Where the data below contains pictures, omit them; output the rest word for word.

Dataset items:
____

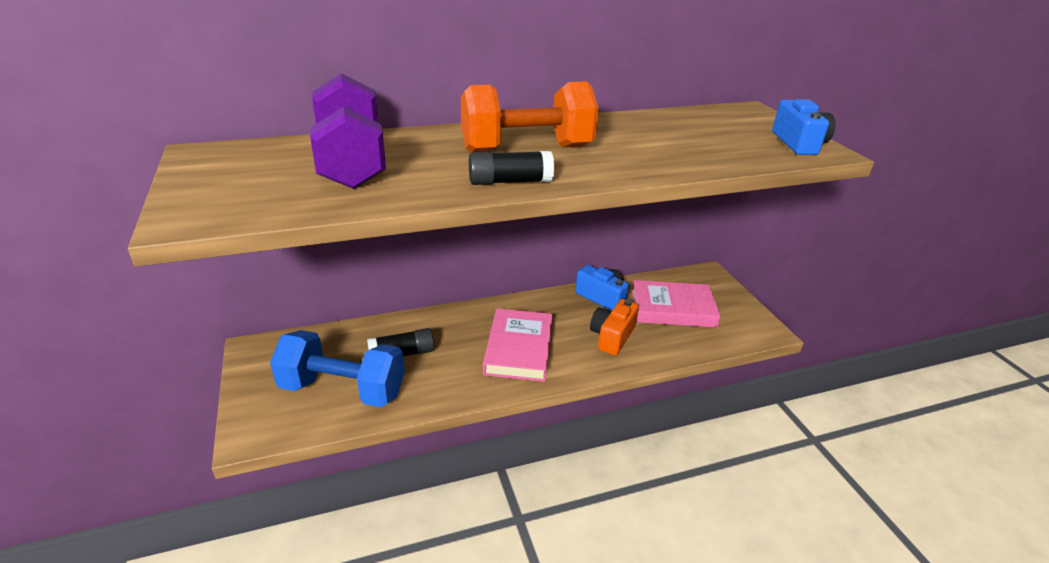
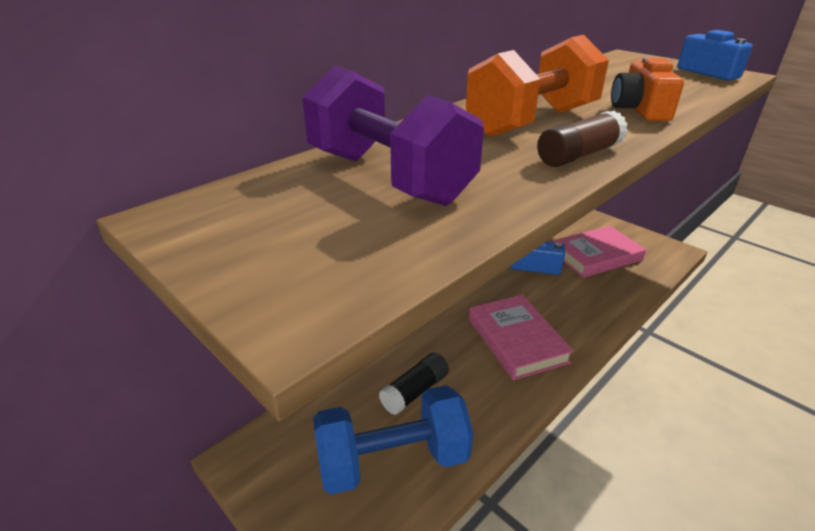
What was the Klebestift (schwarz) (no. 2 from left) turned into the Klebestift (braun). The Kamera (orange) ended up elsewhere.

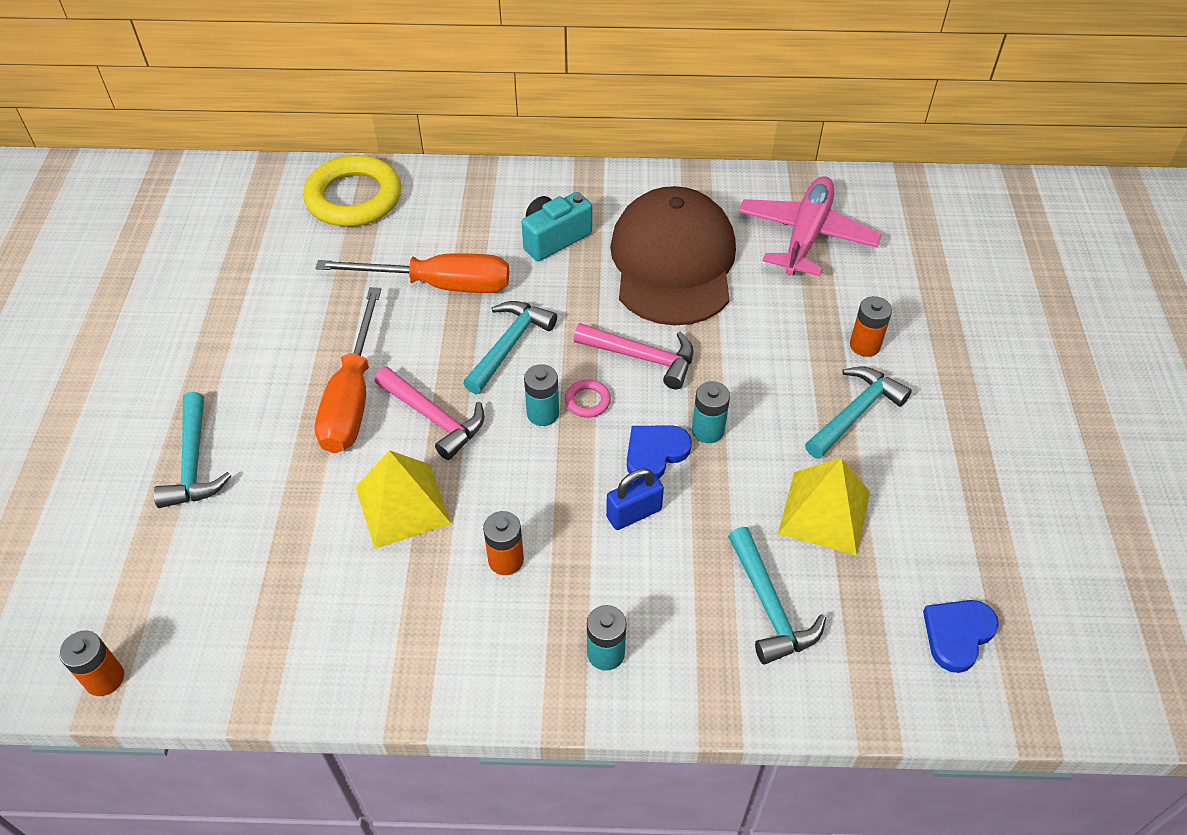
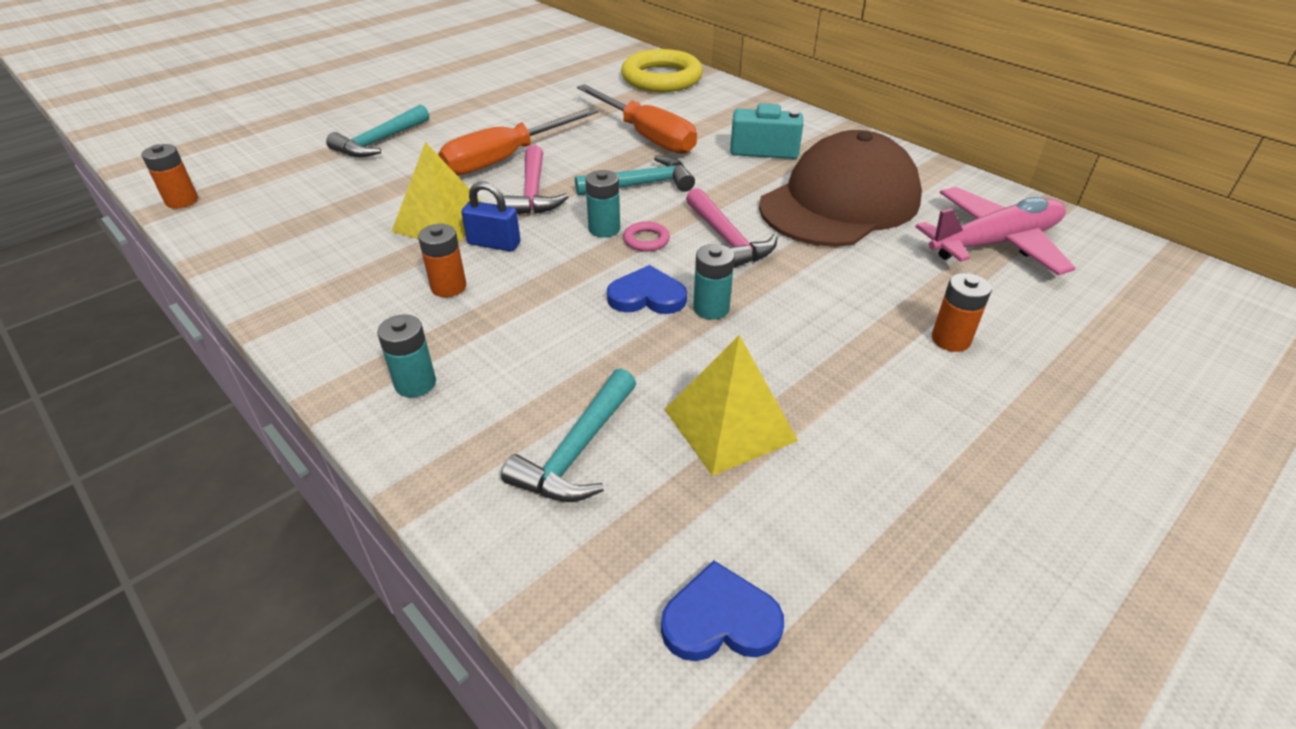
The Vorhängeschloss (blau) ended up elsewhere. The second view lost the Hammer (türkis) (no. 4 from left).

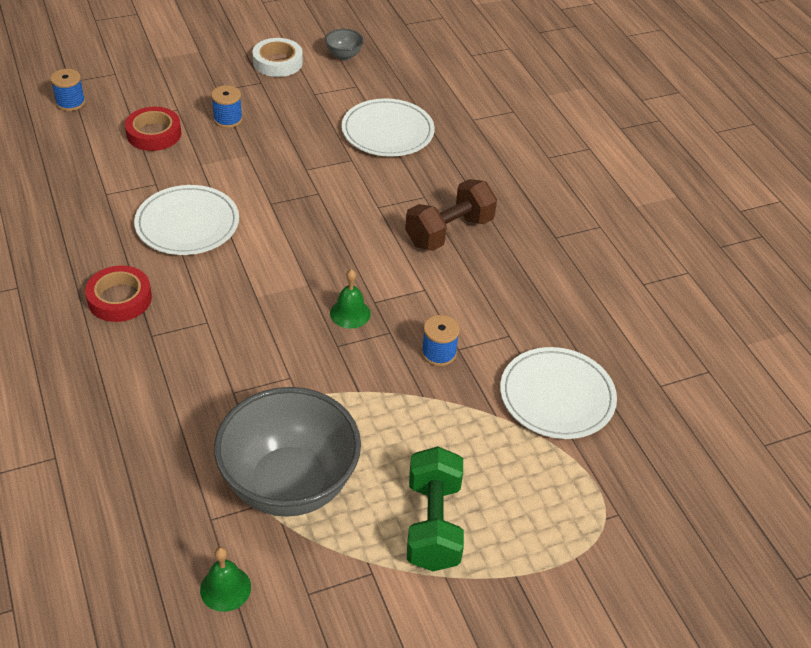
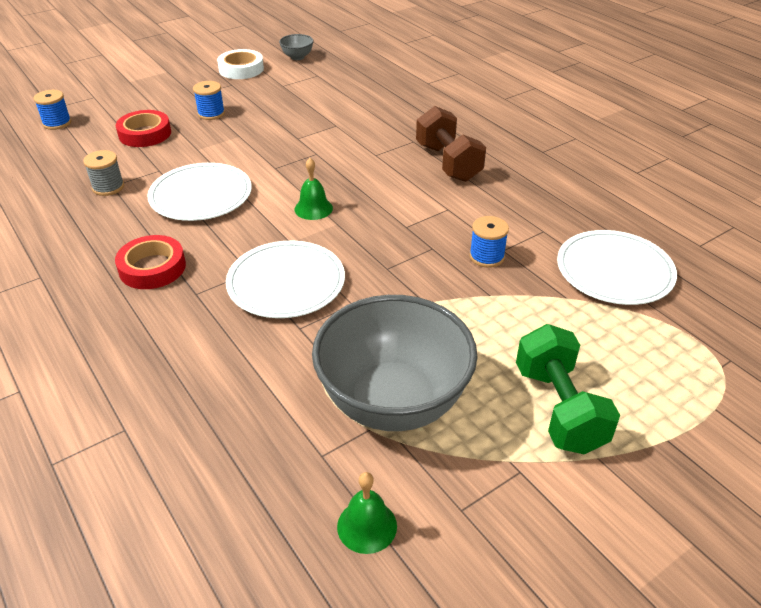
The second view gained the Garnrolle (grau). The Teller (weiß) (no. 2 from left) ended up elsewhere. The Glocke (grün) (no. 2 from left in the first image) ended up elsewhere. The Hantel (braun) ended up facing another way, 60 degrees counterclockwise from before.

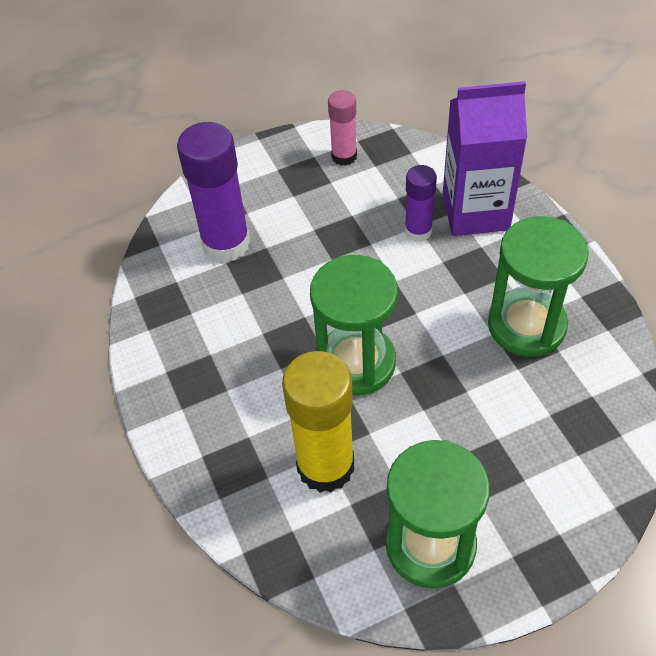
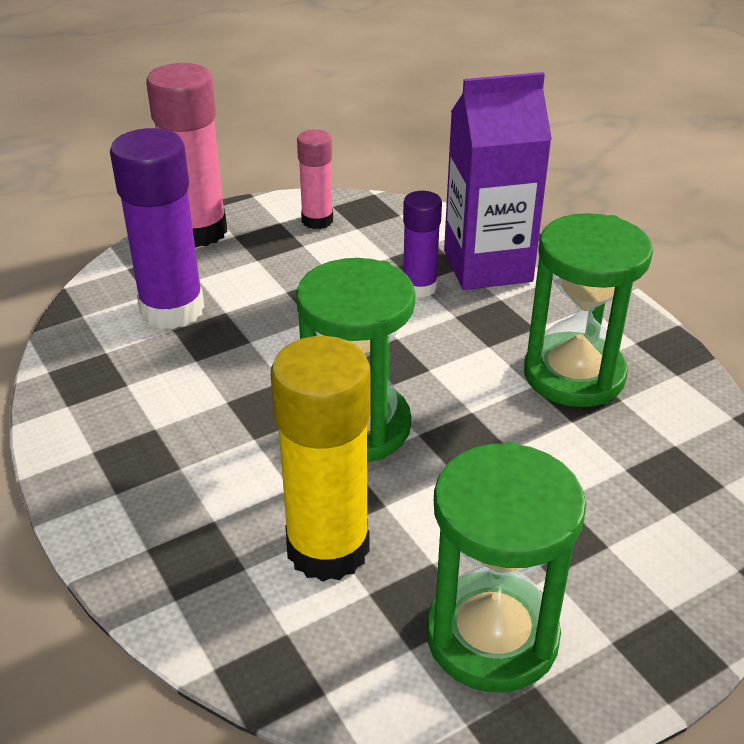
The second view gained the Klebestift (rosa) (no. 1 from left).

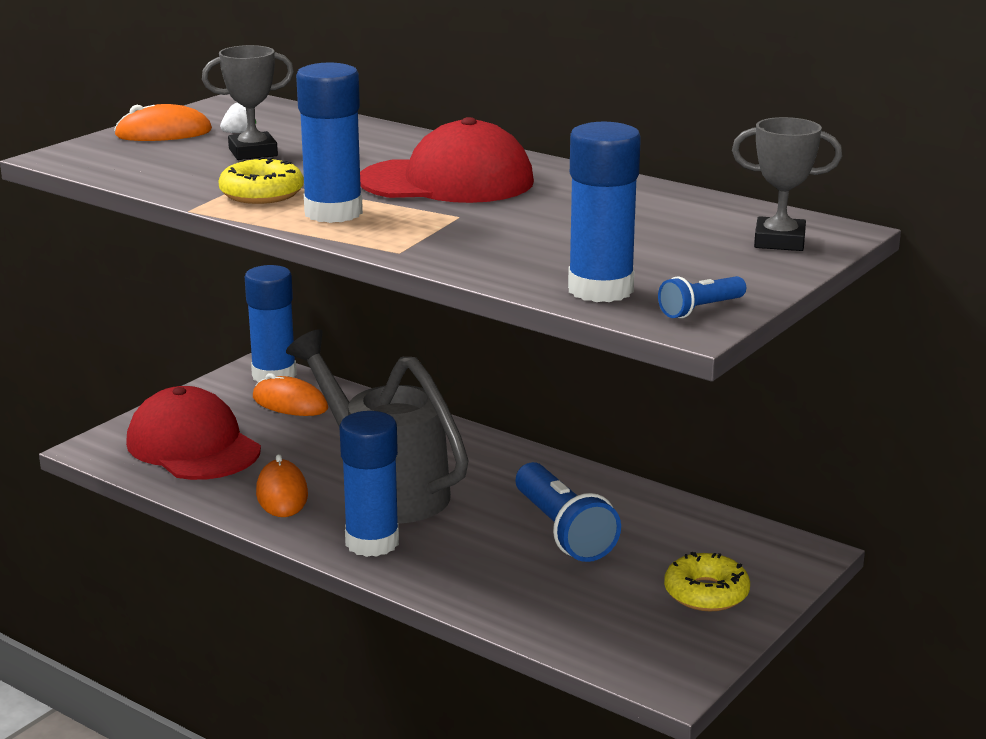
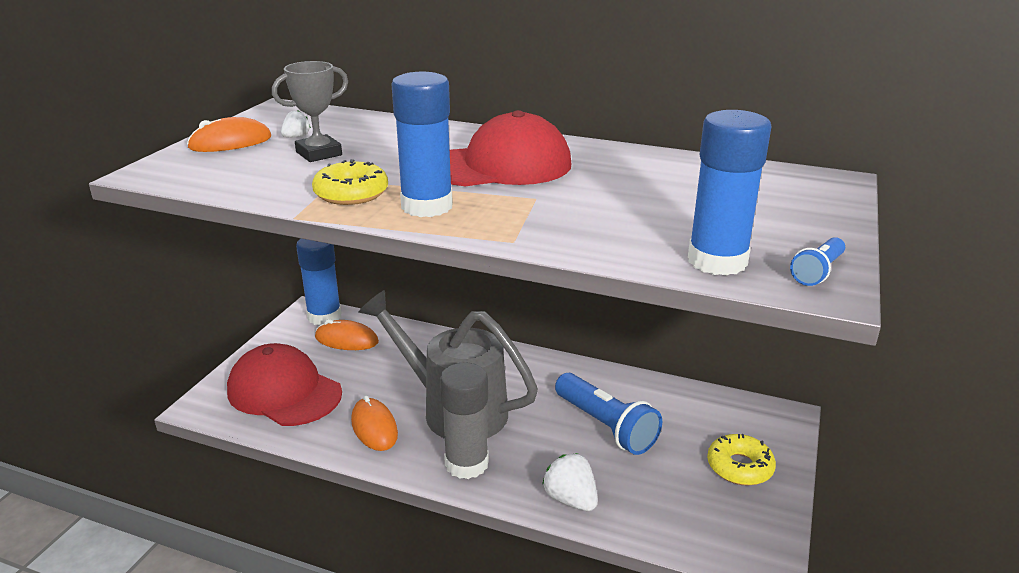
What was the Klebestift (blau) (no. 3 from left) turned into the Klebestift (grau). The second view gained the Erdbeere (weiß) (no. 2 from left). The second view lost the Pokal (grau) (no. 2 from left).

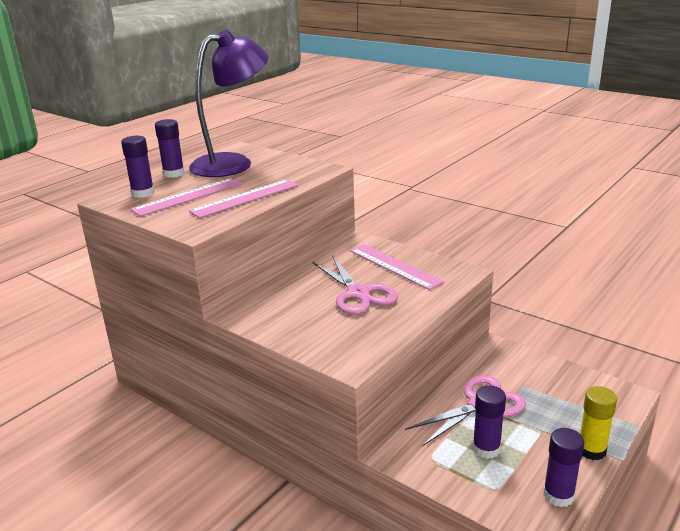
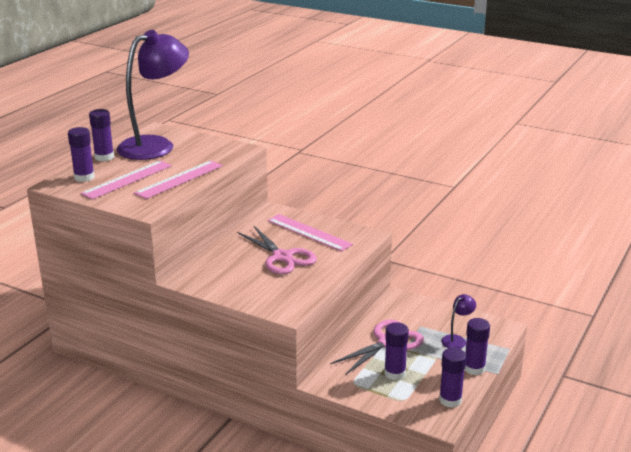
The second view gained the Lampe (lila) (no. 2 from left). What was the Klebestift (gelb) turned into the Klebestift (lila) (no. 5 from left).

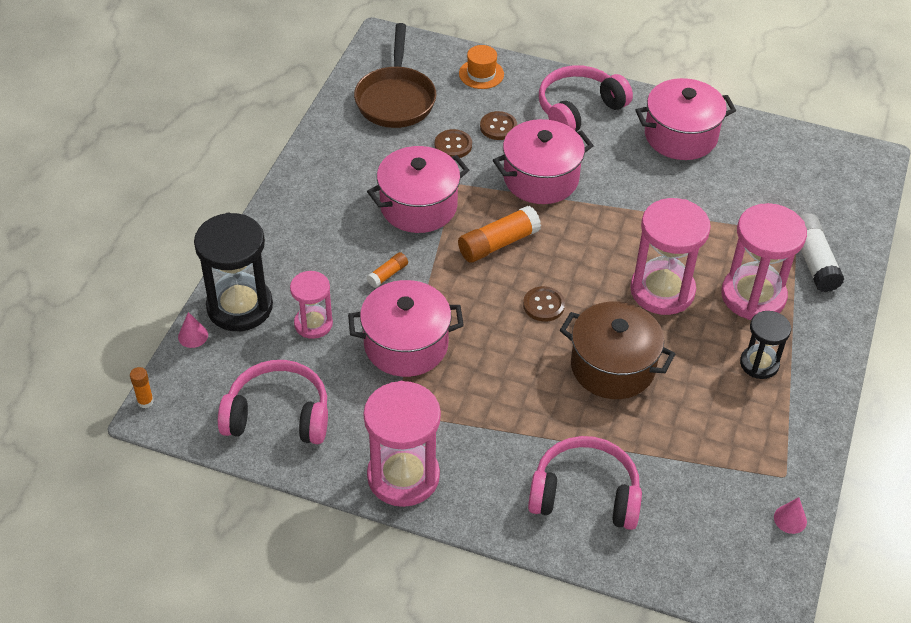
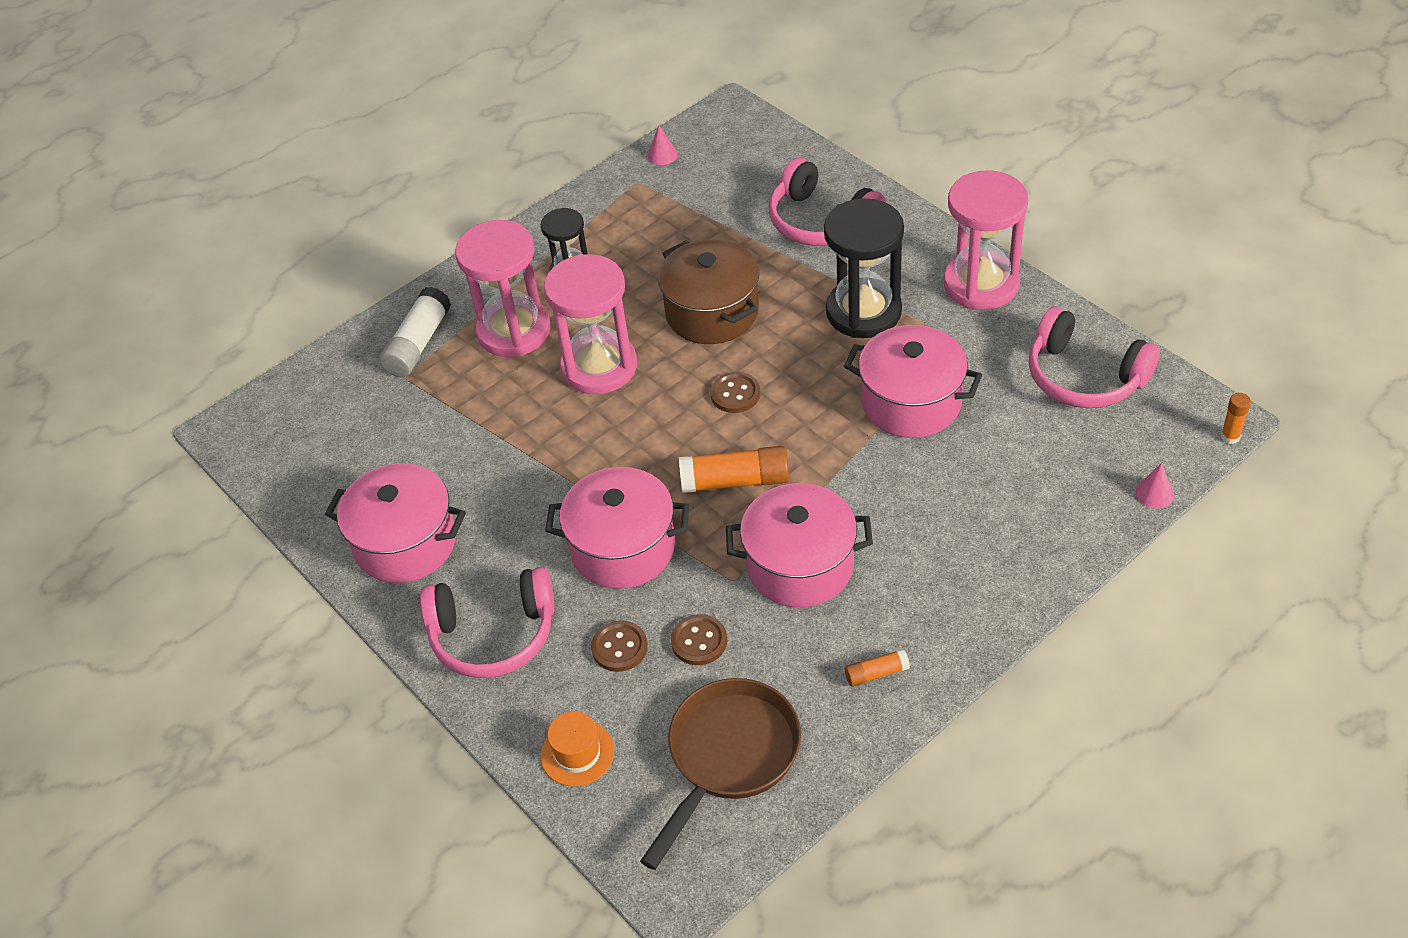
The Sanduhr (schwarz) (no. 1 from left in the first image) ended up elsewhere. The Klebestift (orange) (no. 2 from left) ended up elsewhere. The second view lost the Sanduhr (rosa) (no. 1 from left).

____

> **Reply to the task**:
What was the Klebestift (schwarz) (no. 2 from left) turned into the Klebestift (braun). The Kamera (orange) ended up elsewhere.

The Vorhängeschloss (blau) ended up elsewhere. The second view lost the Hammer (türkis) (no. 4 from left).

The second view gained the Garnrolle (grau). The Teller (weiß) (no. 2 from left) ended up elsewhere. The Glocke (grün) (no. 2 from left in the first image) ended up elsewhere. The Hantel (braun) ended up facing another way, 60 degrees counterclockwise from before.

The second view gained the Klebestift (rosa) (no. 1 from left).

What was the Klebestift (blau) (no. 3 from left) turned into the Klebestift (grau). The second view gained the Erdbeere (weiß) (no. 2 from left). The second view lost the Pokal (grau) (no. 2 from left).

The second view gained the Lampe (lila) (no. 2 from left). What was the Klebestift (gelb) turned into the Klebestift (lila) (no. 5 from left).

The Sanduhr (schwarz) (no. 1 from left in the first image) ended up elsewhere. The Klebestift (orange) (no. 2 from left) ended up elsewhere. The second view lost the Sanduhr (rosa) (no. 1 from left).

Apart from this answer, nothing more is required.